* TASK INSTRUCTIONS:
One line at a time, check the entries below for the word "turquoise", and copy each line that has it.

* SOURCE MATERIAL:

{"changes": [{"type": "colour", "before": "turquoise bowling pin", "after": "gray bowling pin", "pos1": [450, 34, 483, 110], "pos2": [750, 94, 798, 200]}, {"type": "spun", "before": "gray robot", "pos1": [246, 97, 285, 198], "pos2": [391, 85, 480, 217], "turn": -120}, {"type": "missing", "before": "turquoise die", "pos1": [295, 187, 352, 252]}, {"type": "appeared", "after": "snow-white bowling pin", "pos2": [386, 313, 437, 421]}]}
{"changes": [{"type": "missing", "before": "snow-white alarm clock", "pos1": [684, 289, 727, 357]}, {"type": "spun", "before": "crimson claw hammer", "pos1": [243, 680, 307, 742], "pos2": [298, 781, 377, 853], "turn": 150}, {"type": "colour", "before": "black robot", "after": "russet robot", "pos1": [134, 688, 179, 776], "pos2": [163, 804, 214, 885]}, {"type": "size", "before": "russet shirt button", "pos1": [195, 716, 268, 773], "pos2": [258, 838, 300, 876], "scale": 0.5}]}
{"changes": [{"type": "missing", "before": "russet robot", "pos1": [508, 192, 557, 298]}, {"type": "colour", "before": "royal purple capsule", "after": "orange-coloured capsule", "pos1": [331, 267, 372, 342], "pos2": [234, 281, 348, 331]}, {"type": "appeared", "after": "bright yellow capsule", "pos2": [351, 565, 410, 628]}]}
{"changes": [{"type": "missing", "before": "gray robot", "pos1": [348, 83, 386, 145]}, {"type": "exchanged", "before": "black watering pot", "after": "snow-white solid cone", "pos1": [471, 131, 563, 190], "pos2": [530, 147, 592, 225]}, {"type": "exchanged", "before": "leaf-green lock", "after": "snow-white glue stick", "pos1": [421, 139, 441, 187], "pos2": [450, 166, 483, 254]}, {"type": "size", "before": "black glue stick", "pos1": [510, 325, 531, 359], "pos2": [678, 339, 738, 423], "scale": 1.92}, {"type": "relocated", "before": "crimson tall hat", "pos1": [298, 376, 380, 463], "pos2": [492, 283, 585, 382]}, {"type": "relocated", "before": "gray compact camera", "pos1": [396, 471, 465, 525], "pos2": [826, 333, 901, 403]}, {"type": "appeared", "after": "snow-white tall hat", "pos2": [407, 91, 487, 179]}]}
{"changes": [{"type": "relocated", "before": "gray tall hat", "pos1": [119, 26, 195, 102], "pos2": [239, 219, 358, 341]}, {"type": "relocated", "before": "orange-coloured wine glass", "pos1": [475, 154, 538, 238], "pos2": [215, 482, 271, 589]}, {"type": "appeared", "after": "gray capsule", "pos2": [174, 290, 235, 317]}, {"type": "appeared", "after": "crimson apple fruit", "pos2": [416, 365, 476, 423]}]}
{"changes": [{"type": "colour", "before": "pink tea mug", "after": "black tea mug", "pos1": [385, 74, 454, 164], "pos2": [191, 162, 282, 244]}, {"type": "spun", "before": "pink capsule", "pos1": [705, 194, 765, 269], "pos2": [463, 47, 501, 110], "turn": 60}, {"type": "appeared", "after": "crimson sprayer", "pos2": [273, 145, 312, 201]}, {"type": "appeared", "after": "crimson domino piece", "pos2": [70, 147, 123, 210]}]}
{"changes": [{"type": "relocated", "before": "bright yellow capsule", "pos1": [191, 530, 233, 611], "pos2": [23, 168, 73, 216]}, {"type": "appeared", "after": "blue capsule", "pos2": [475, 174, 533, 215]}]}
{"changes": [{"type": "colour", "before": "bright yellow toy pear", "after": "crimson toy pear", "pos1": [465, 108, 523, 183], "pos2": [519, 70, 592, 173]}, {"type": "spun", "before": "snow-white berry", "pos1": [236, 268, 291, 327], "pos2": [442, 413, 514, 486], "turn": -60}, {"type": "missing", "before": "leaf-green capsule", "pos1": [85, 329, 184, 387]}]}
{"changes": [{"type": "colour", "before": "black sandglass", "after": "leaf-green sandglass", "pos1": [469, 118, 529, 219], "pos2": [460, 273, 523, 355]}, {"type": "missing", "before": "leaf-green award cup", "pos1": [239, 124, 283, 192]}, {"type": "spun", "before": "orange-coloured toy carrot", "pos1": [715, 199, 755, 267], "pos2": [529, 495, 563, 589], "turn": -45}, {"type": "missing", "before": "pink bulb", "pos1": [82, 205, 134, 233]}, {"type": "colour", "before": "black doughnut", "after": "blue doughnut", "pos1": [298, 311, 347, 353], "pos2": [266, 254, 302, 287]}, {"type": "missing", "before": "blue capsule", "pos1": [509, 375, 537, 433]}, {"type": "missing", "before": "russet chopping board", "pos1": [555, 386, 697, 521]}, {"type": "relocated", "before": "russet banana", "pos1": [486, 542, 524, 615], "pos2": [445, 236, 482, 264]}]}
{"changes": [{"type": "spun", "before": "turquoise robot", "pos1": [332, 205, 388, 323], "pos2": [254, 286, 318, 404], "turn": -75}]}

* RESPONSE BELOW:
{"changes": [{"type": "colour", "before": "turquoise bowling pin", "after": "gray bowling pin", "pos1": [450, 34, 483, 110], "pos2": [750, 94, 798, 200]}, {"type": "spun", "before": "gray robot", "pos1": [246, 97, 285, 198], "pos2": [391, 85, 480, 217], "turn": -120}, {"type": "missing", "before": "turquoise die", "pos1": [295, 187, 352, 252]}, {"type": "appeared", "after": "snow-white bowling pin", "pos2": [386, 313, 437, 421]}]}
{"changes": [{"type": "spun", "before": "turquoise robot", "pos1": [332, 205, 388, 323], "pos2": [254, 286, 318, 404], "turn": -75}]}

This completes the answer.